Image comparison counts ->
*** Block opens ***

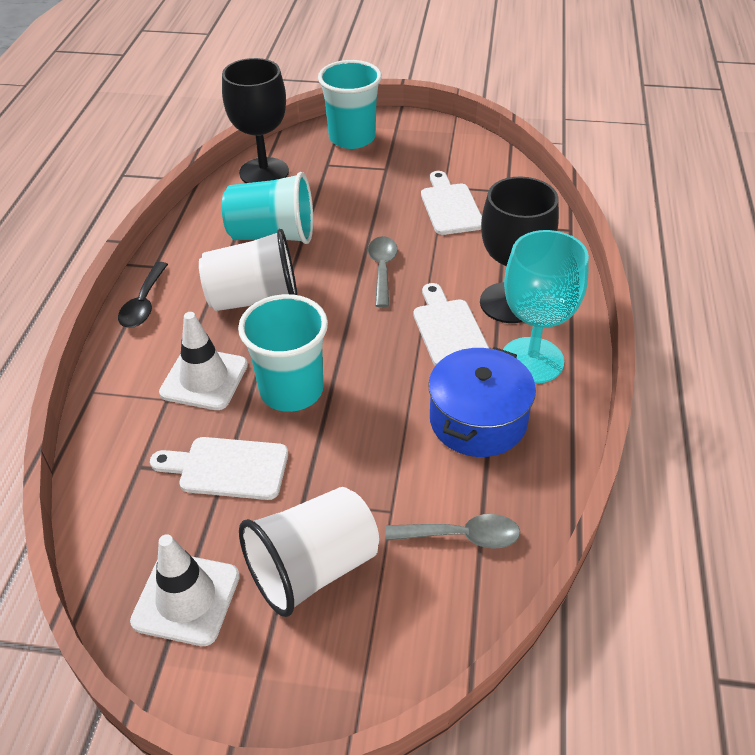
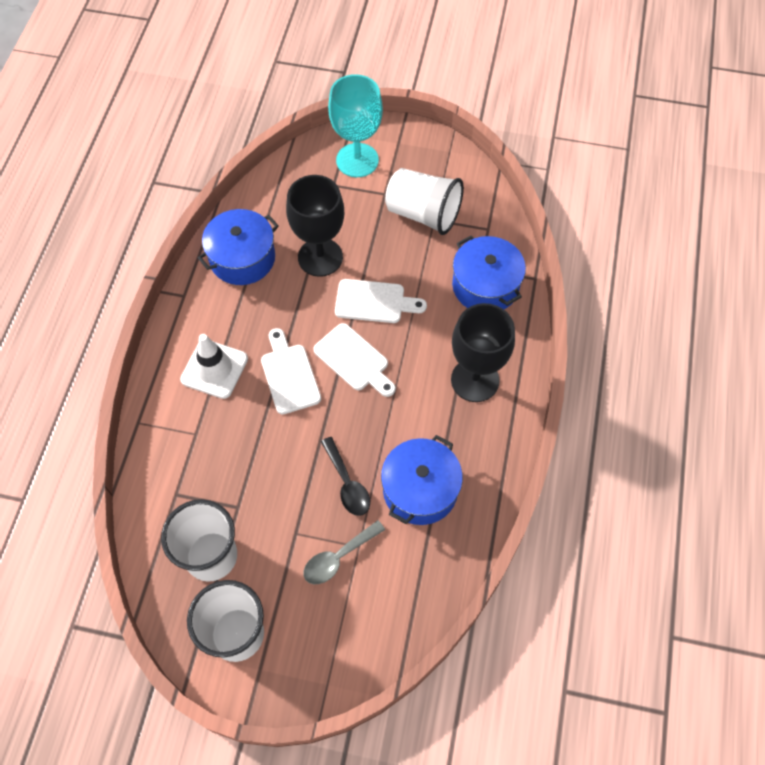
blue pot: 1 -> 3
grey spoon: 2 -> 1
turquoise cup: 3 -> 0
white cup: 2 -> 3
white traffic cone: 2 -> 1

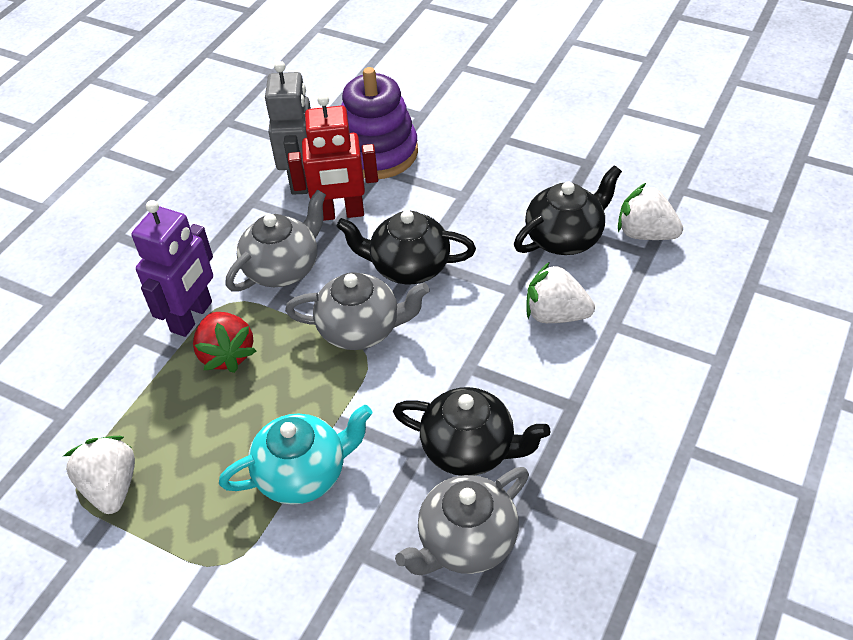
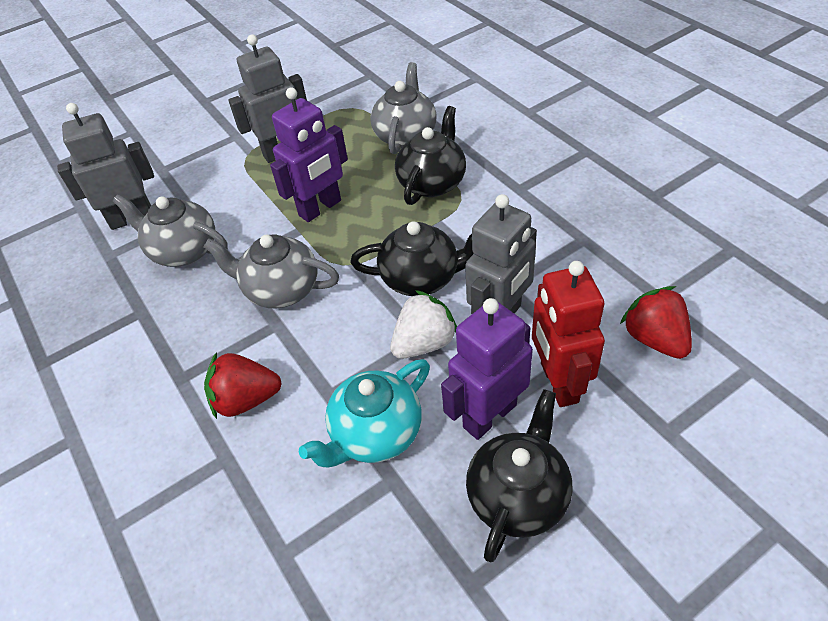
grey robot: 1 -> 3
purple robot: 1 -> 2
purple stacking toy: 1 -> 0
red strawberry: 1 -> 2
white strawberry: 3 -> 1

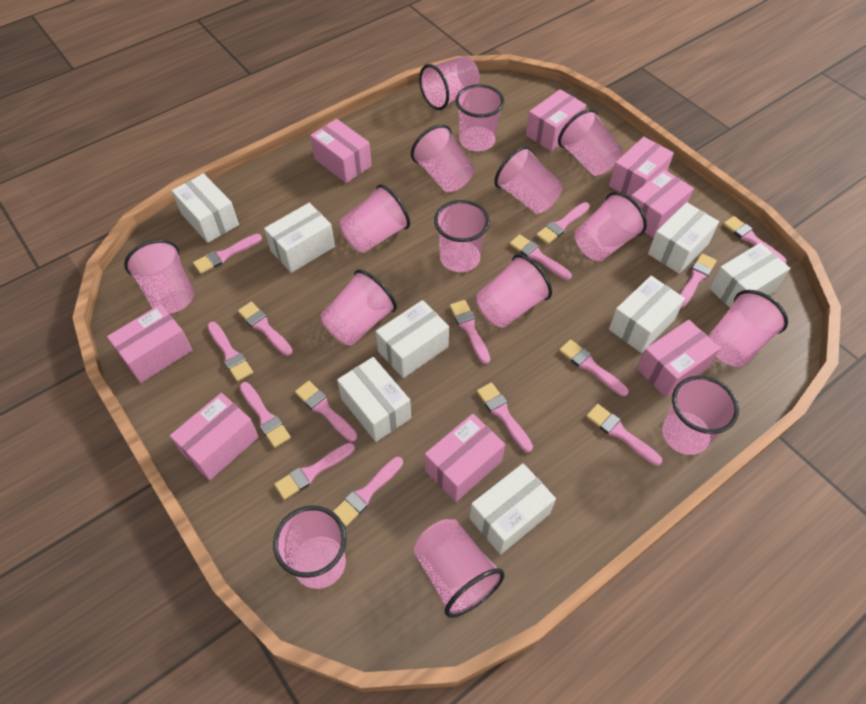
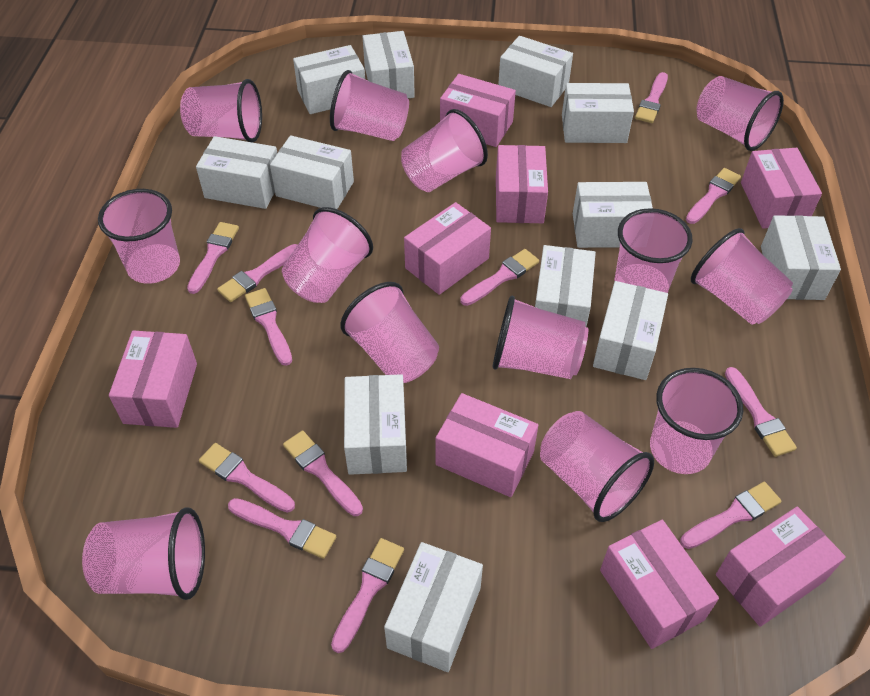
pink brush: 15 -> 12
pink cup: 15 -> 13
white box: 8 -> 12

*** Block closes ***

REQUEST ->
Return all lines above that mention the word "white".

WORKED SOLUTION ->
white cup: 2 -> 3
white traffic cone: 2 -> 1
white strawberry: 3 -> 1
white box: 8 -> 12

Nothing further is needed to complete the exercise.